***** Material for this task

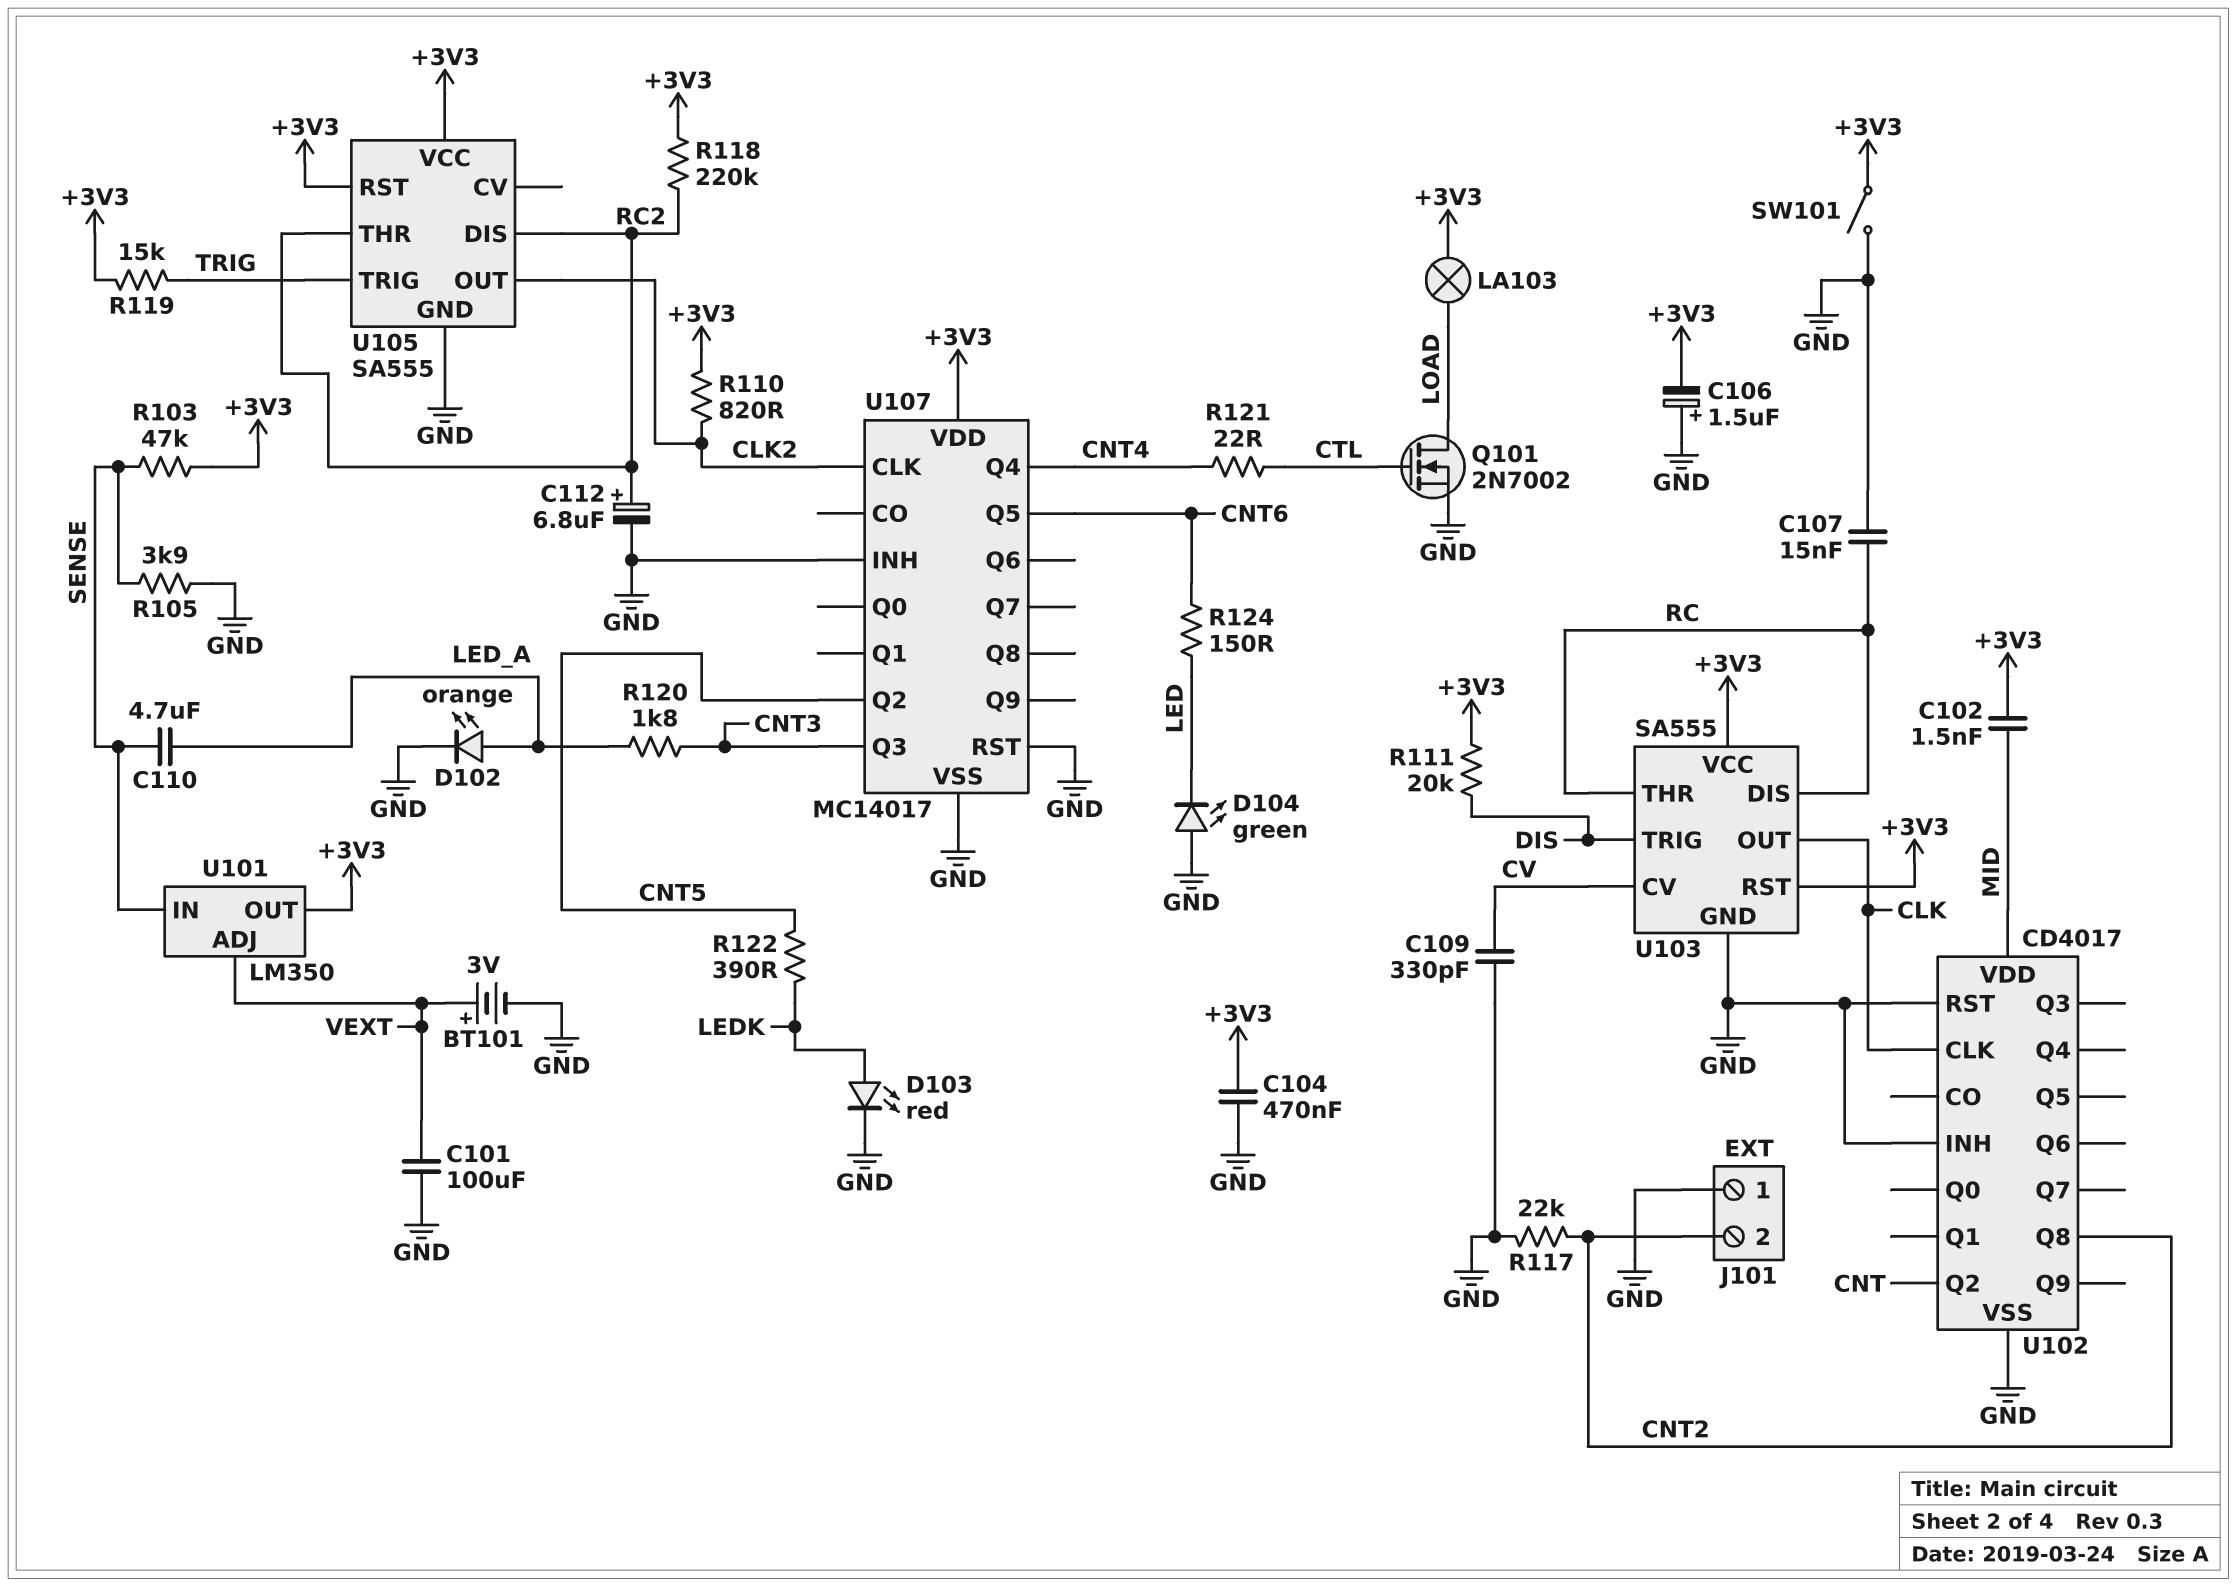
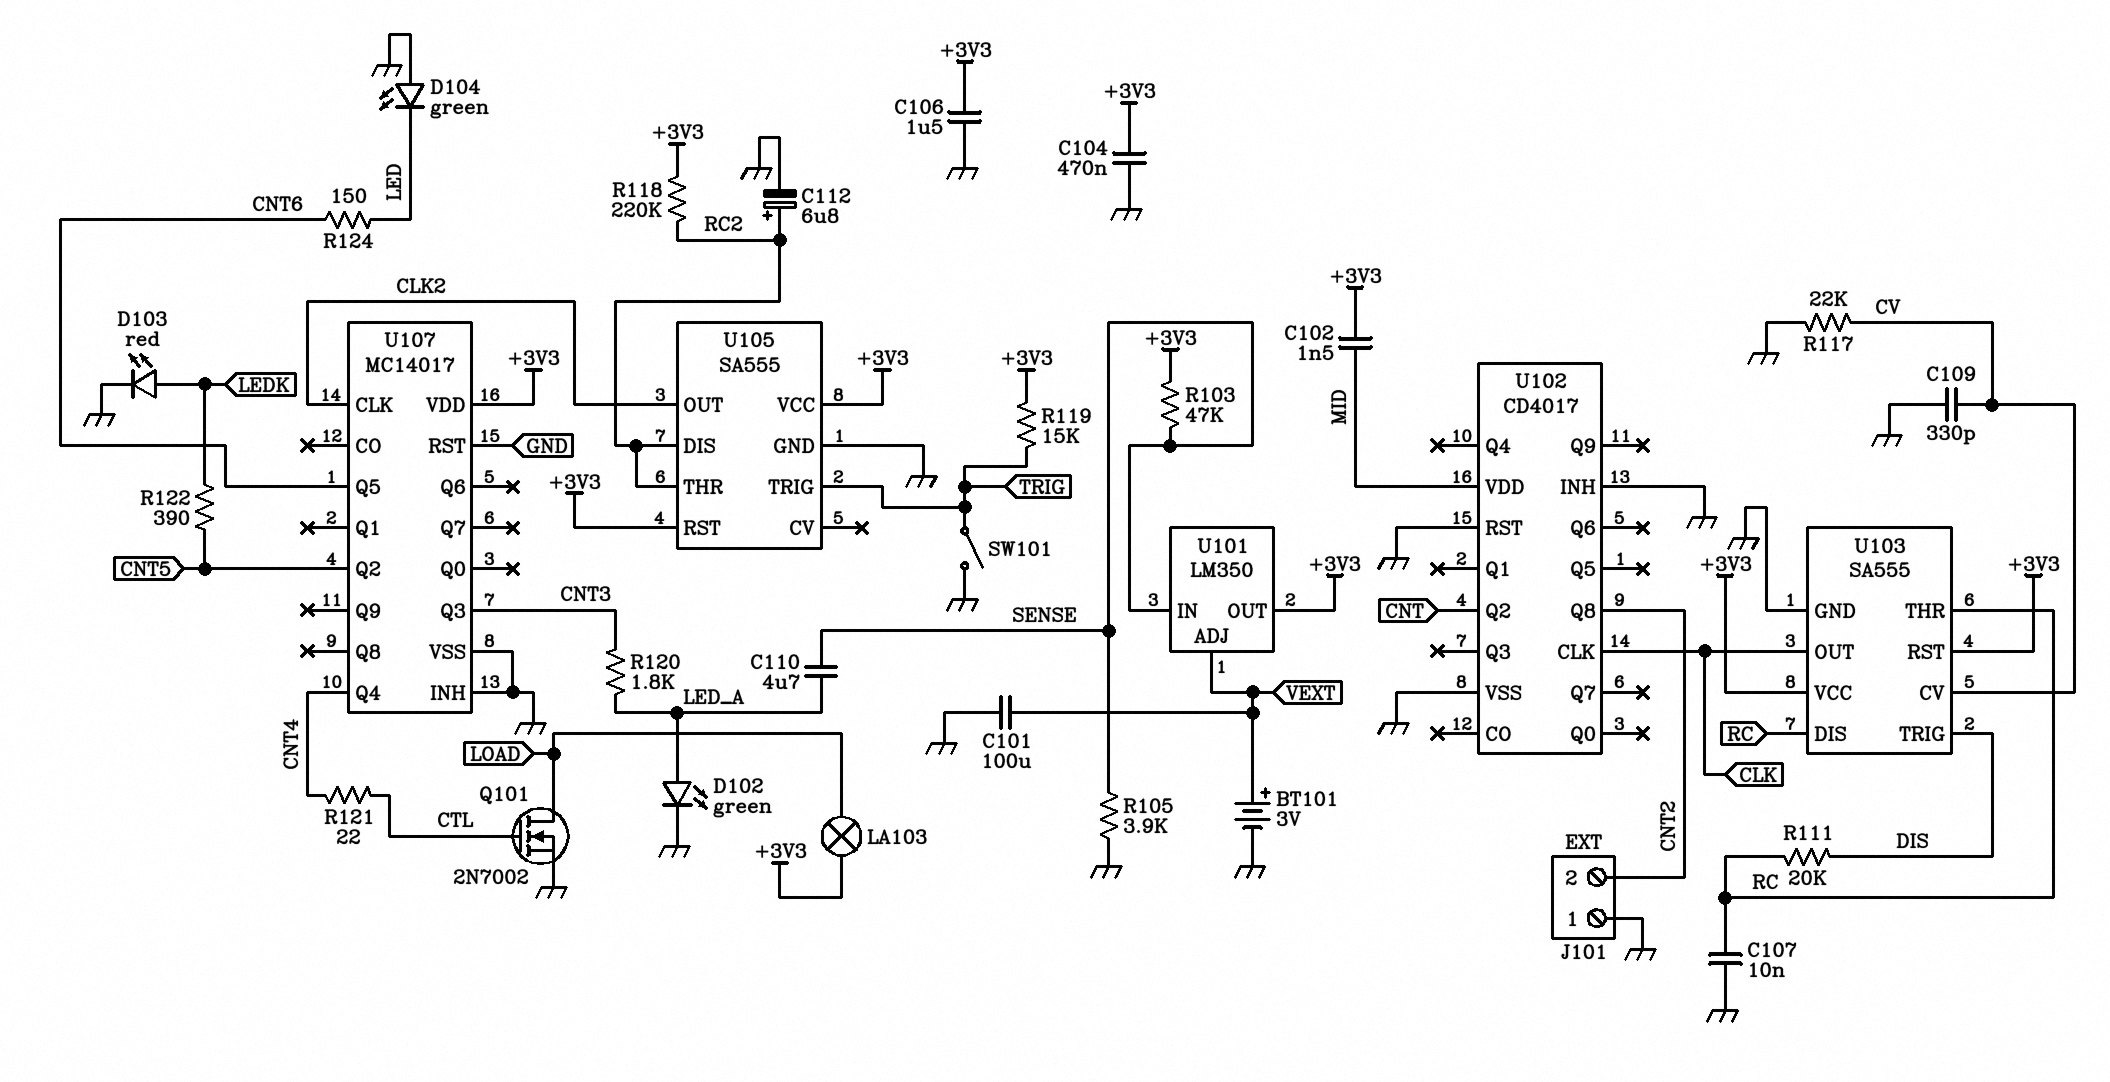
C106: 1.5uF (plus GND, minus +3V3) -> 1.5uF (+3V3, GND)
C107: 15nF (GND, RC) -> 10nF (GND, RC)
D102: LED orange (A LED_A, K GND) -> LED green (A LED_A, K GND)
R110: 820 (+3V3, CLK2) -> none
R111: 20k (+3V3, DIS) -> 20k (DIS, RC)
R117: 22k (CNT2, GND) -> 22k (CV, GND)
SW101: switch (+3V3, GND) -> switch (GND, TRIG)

**********

Once the pictures are set aside, transcribe the remaining lines above exactly.

## [Your response]
C106: 1.5uF (plus GND, minus +3V3) -> 1.5uF (+3V3, GND)
C107: 15nF (GND, RC) -> 10nF (GND, RC)
D102: LED orange (A LED_A, K GND) -> LED green (A LED_A, K GND)
R110: 820 (+3V3, CLK2) -> none
R111: 20k (+3V3, DIS) -> 20k (DIS, RC)
R117: 22k (CNT2, GND) -> 22k (CV, GND)
SW101: switch (+3V3, GND) -> switch (GND, TRIG)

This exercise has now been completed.